__What the task requires__
The records below must be copied in full; omit the images.
# # # # # # #
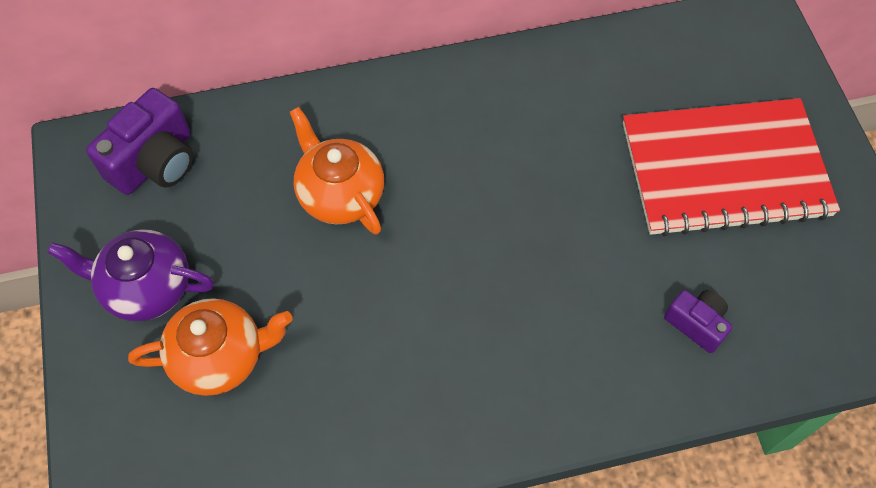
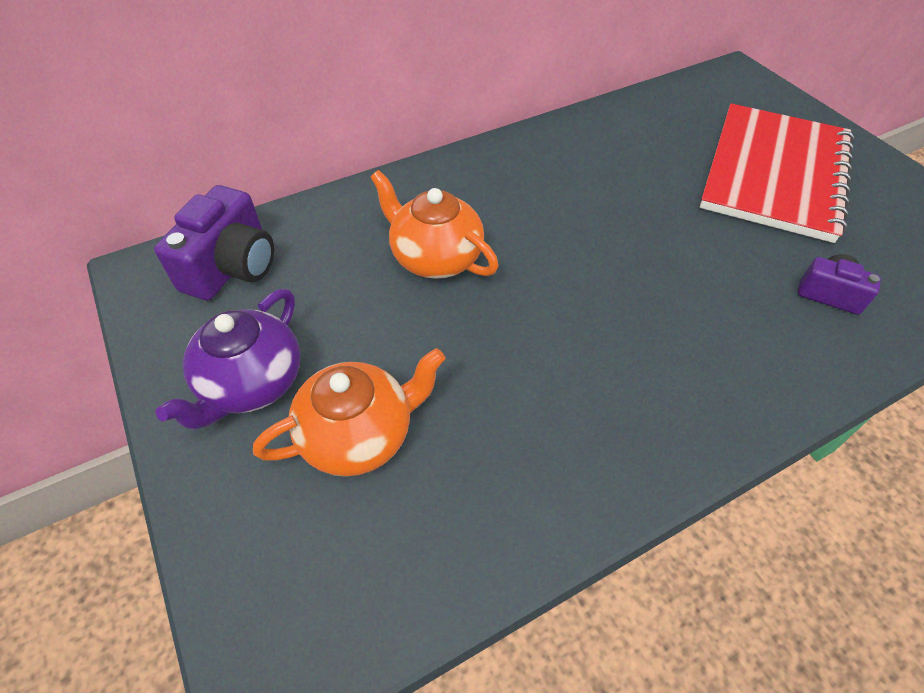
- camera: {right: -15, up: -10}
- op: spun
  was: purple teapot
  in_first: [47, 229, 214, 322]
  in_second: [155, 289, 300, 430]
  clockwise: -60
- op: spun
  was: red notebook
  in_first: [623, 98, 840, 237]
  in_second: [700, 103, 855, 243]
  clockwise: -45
# # # # # # #
__Solved problem__
- camera: {right: -15, up: -10}
- op: spun
  was: purple teapot
  in_first: [47, 229, 214, 322]
  in_second: [155, 289, 300, 430]
  clockwise: -60
- op: spun
  was: red notebook
  in_first: [623, 98, 840, 237]
  in_second: [700, 103, 855, 243]
  clockwise: -45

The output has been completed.